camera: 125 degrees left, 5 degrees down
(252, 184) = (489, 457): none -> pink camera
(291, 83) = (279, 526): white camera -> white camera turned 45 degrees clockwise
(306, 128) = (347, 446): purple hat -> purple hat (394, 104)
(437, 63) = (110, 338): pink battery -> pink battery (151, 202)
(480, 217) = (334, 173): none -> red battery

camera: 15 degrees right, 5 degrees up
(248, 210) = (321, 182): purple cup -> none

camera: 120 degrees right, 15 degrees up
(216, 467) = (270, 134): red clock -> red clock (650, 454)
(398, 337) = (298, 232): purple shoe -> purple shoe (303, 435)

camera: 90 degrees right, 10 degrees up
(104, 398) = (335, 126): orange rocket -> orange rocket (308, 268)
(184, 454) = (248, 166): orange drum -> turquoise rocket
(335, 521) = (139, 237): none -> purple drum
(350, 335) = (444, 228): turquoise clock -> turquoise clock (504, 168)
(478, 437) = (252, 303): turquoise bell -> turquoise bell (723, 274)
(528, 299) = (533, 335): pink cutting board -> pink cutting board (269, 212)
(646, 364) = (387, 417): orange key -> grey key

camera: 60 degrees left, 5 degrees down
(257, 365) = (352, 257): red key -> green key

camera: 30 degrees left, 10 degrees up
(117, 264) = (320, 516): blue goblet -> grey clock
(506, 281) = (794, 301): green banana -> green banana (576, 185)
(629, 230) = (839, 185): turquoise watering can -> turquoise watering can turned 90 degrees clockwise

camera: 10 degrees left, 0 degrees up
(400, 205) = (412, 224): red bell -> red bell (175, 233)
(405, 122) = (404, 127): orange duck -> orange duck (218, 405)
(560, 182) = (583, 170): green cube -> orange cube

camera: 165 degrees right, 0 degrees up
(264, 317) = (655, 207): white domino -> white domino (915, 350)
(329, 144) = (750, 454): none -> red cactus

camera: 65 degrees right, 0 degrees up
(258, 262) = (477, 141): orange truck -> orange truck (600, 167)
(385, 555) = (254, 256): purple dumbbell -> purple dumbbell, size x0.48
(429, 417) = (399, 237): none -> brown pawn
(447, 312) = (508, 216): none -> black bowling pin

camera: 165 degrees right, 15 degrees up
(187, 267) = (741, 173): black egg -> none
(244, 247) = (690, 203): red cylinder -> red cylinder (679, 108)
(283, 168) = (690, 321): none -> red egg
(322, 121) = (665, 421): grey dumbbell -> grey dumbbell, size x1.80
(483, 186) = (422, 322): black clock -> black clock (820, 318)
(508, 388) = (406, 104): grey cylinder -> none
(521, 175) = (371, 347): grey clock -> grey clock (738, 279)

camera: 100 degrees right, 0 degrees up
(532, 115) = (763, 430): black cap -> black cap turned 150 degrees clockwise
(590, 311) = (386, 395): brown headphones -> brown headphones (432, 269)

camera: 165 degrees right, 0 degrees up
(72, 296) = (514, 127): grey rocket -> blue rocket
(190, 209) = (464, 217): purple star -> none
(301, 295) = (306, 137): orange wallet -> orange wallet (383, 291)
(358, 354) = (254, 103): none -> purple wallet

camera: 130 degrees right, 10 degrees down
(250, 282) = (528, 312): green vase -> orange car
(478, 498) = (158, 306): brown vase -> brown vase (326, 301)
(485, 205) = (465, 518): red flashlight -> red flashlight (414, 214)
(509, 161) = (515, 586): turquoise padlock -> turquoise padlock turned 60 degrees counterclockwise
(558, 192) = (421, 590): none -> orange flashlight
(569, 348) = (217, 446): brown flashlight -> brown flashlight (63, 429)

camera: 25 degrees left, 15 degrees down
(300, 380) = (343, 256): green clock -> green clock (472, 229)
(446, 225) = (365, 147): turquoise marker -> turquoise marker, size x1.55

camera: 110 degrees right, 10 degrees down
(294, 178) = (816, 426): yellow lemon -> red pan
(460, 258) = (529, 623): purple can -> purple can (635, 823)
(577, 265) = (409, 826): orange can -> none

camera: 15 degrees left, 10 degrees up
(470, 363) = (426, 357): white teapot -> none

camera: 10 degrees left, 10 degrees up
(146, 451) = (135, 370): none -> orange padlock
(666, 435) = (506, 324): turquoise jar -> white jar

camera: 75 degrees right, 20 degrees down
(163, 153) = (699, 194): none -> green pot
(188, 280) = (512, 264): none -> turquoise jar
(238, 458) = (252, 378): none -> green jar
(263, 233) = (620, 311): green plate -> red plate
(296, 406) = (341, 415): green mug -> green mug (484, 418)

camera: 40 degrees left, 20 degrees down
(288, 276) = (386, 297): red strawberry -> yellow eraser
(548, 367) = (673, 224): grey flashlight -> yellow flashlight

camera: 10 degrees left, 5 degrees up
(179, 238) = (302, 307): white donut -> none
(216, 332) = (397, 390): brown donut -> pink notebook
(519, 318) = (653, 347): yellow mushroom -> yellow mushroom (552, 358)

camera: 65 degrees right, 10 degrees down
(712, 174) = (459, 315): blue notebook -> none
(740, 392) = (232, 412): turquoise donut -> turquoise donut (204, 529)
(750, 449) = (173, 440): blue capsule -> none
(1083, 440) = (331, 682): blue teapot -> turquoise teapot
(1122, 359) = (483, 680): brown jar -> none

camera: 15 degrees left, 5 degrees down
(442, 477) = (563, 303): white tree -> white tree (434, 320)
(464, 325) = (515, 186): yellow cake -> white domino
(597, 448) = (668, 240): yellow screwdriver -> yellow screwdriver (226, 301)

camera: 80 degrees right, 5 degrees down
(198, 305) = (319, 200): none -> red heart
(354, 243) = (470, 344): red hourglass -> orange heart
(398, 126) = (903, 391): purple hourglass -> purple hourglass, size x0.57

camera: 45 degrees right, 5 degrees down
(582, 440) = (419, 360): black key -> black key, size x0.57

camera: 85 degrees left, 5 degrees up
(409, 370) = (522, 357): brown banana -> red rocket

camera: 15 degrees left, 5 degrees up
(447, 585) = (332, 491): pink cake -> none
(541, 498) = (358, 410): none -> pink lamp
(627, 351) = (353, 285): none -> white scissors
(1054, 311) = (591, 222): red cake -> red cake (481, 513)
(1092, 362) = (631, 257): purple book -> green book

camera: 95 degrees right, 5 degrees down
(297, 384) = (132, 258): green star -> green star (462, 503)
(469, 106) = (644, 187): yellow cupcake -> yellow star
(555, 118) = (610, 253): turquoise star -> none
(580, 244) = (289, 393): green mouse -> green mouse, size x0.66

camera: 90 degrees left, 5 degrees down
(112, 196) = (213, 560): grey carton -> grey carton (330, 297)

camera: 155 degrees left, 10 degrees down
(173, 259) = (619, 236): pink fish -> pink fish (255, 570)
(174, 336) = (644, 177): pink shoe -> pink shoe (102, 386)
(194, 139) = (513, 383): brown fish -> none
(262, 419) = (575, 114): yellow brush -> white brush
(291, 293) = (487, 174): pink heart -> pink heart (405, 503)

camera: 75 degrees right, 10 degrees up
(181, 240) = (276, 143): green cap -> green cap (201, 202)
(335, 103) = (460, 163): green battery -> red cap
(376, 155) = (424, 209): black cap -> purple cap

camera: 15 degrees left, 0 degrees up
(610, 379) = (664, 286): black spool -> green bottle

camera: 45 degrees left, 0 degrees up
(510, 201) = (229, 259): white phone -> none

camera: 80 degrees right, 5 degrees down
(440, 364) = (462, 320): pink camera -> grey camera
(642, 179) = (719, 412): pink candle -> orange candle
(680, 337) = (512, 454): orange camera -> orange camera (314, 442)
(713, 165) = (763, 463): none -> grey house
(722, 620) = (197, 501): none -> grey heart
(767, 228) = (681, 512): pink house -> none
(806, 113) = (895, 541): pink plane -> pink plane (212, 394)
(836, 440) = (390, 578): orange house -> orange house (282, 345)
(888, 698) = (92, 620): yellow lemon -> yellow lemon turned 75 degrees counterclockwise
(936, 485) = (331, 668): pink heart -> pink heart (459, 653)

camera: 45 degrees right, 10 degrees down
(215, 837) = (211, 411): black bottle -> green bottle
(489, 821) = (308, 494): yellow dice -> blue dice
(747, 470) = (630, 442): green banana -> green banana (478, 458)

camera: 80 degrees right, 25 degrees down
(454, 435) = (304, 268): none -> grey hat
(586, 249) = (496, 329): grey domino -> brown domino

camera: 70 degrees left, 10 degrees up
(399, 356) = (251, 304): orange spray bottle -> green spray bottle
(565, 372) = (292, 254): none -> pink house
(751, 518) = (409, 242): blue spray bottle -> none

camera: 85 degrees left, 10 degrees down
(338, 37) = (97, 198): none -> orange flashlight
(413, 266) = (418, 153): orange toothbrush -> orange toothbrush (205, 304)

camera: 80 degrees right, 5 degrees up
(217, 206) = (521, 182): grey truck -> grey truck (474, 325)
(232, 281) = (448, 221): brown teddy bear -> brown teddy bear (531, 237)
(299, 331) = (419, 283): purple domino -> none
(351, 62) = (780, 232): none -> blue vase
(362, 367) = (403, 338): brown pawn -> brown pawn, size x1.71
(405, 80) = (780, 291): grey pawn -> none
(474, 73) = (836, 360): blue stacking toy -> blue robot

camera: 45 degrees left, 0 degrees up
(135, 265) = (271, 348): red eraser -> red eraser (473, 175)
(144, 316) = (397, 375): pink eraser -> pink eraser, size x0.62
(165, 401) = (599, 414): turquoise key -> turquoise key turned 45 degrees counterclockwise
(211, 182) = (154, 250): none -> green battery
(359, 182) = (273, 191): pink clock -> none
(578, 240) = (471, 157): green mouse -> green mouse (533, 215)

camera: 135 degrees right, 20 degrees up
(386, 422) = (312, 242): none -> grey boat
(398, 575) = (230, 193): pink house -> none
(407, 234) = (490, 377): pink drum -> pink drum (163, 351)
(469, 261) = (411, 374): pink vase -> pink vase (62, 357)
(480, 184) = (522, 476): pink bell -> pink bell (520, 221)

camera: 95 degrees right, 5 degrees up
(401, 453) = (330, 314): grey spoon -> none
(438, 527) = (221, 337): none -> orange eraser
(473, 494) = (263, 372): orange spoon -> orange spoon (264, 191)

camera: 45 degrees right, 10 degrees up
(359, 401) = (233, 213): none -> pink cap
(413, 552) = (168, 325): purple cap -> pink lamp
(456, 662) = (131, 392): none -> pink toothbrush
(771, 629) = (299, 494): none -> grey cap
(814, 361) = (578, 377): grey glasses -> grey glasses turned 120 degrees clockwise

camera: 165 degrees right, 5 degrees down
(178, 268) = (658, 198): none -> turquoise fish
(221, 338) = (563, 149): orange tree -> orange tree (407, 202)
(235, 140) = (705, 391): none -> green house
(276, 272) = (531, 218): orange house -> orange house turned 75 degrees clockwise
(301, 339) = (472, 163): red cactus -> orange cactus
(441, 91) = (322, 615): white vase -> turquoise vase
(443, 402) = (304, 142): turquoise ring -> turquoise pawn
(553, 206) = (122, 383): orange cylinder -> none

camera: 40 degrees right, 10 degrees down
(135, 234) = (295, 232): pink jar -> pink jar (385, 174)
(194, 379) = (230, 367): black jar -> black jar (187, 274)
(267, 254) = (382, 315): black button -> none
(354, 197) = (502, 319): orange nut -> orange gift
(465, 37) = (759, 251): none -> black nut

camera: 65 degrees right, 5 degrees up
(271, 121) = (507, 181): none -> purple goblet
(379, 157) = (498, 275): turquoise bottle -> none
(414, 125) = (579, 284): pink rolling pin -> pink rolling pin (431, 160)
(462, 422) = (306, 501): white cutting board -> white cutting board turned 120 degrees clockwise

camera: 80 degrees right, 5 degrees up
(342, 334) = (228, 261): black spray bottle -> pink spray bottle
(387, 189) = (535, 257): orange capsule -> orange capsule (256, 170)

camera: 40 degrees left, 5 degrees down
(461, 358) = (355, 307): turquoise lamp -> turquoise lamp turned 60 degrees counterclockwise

+++

[Exercise] Whenever the word "star" appears in a line of the listing, copy out that line.

[Expected answer]
(190, 209) = (464, 217): purple star -> none
(297, 384) = (132, 258): green star -> green star (462, 503)
(469, 106) = (644, 187): yellow cupcake -> yellow star
(555, 118) = (610, 253): turquoise star -> none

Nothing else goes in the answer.